Data provided »
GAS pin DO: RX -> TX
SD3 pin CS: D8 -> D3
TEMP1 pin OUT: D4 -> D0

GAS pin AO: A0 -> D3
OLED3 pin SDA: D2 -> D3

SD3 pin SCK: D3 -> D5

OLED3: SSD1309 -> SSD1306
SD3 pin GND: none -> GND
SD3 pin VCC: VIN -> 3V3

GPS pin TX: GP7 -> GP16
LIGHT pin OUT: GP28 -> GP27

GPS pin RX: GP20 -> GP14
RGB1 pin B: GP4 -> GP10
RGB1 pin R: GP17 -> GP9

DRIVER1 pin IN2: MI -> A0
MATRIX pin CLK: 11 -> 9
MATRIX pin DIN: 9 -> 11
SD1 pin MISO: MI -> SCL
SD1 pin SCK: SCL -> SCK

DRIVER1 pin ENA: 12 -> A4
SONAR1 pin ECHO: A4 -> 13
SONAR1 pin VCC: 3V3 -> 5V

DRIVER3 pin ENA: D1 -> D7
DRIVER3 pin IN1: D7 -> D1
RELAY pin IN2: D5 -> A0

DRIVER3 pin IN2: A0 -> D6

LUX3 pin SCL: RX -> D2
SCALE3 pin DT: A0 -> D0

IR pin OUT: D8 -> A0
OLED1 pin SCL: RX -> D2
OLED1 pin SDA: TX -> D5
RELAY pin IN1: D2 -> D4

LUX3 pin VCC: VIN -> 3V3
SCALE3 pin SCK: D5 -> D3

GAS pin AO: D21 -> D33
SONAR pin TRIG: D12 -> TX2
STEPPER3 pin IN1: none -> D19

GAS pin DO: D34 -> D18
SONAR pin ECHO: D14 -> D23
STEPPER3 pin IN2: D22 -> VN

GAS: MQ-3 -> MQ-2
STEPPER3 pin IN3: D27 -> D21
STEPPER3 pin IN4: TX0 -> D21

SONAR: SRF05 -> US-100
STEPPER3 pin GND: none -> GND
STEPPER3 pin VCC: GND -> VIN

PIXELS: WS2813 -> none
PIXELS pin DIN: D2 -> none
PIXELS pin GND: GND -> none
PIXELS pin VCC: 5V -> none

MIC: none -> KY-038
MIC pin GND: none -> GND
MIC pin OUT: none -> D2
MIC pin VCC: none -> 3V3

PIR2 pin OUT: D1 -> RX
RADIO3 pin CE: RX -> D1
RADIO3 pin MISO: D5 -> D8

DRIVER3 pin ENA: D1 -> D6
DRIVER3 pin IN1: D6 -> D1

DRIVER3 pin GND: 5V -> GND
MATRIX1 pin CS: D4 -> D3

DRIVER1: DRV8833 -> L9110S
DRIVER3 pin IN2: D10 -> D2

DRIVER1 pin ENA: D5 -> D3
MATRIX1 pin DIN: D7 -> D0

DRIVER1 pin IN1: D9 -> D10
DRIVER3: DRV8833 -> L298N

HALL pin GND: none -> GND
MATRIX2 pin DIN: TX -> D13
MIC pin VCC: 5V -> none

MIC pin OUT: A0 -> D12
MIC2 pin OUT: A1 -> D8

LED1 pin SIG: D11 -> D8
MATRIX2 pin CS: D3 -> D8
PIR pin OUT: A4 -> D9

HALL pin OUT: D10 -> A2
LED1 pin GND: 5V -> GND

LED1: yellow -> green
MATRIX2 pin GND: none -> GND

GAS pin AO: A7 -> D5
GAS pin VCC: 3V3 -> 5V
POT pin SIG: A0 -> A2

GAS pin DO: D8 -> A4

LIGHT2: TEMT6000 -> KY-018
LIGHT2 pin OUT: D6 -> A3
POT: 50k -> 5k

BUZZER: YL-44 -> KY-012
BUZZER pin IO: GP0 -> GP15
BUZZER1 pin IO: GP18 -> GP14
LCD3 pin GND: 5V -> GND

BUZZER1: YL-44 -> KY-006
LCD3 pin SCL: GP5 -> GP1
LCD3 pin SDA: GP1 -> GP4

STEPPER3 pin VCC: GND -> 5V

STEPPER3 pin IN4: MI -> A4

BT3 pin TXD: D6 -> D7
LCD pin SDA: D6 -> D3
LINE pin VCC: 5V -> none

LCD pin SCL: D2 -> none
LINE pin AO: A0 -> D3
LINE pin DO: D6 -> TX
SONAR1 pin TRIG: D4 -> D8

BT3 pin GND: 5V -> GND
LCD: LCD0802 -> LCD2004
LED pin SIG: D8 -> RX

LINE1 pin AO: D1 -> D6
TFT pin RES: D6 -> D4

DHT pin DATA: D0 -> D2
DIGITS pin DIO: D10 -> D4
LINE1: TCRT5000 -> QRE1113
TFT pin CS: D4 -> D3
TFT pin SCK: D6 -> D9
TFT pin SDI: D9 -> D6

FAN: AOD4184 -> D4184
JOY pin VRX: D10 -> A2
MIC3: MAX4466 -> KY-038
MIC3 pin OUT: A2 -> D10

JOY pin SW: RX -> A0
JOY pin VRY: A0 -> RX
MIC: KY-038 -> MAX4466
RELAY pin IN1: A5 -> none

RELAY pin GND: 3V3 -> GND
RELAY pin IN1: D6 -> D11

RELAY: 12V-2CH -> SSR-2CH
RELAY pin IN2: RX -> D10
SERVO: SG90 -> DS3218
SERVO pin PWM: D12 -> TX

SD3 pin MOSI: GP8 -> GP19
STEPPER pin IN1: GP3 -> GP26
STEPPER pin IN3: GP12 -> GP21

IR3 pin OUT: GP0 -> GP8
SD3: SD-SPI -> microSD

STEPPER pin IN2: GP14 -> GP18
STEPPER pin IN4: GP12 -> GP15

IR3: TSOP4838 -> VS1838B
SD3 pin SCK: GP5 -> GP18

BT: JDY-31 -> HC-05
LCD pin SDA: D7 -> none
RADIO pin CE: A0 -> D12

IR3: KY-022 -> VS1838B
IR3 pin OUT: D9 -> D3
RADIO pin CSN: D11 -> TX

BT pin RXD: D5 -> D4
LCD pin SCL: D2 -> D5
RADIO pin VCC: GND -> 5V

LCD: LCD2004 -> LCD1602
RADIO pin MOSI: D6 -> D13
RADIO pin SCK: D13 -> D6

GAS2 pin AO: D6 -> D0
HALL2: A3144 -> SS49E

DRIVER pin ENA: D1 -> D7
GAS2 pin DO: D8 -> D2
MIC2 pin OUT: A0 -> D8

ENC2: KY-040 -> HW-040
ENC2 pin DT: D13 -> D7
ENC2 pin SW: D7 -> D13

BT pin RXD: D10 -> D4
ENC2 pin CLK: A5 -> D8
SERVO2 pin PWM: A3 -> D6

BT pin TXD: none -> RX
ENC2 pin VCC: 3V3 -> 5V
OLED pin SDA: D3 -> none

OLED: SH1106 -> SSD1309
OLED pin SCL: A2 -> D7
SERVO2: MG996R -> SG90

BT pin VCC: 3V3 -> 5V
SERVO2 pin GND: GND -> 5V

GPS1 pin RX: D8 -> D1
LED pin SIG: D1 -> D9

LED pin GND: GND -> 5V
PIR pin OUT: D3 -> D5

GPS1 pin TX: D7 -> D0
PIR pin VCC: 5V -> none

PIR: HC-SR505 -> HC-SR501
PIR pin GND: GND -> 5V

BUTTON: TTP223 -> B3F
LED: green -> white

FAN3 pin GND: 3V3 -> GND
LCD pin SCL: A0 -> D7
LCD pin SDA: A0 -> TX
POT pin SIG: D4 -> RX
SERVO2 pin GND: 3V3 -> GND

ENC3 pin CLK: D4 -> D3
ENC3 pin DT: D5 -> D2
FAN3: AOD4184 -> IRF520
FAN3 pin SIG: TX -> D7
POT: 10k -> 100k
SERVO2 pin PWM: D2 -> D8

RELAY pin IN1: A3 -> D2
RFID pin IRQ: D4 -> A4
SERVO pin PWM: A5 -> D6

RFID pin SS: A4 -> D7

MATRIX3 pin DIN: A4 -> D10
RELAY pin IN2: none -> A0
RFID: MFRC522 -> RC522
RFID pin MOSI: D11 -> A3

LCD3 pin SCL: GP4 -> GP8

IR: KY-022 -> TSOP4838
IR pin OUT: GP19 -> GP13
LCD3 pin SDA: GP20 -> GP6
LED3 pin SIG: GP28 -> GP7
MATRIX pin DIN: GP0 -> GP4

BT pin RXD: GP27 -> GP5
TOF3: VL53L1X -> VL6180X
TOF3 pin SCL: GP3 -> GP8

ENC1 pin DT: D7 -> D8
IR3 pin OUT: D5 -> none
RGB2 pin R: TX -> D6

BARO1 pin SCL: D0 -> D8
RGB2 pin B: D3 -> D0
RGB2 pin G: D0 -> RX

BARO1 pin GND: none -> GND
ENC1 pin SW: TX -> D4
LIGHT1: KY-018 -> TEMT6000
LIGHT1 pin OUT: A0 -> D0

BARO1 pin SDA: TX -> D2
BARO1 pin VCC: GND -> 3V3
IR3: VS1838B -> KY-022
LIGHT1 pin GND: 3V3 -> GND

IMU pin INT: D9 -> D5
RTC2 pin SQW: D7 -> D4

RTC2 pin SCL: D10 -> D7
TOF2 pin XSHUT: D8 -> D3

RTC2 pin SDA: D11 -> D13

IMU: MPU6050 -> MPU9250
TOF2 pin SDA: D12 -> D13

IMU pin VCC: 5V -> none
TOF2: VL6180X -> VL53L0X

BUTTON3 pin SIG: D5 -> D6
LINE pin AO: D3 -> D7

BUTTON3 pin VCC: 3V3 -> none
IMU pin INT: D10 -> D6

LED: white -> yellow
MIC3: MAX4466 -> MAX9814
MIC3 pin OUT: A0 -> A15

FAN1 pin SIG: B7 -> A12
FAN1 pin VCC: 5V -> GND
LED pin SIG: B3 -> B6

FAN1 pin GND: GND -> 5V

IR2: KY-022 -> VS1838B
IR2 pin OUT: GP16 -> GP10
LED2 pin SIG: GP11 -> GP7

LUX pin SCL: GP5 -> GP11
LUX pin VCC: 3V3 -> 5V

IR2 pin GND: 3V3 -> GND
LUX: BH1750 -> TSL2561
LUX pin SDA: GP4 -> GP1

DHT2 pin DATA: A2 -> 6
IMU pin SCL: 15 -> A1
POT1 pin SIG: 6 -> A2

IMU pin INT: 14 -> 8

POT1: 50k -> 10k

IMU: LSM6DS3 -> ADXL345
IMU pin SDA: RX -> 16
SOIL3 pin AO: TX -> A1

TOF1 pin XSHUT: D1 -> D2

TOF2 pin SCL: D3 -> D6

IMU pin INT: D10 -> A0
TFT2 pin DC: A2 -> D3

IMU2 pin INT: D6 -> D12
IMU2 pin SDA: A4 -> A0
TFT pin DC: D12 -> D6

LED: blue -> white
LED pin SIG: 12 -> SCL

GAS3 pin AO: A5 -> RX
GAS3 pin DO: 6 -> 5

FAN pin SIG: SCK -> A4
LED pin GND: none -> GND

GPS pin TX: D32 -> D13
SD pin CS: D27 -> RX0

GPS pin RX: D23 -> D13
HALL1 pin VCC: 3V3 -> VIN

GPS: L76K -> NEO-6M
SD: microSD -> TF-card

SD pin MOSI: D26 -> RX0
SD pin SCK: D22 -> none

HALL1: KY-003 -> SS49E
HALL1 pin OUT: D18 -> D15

The problem » Give back precisely the lines above that start at the line containing "SERVO2: MG996R -> SG90" and end at the line containing "PIR pin GND: GND -> 5V", inclusive. No other lines belong in the output.

Reply »
SERVO2: MG996R -> SG90

BT pin VCC: 3V3 -> 5V
SERVO2 pin GND: GND -> 5V

GPS1 pin RX: D8 -> D1
LED pin SIG: D1 -> D9

LED pin GND: GND -> 5V
PIR pin OUT: D3 -> D5

GPS1 pin TX: D7 -> D0
PIR pin VCC: 5V -> none

PIR: HC-SR505 -> HC-SR501
PIR pin GND: GND -> 5V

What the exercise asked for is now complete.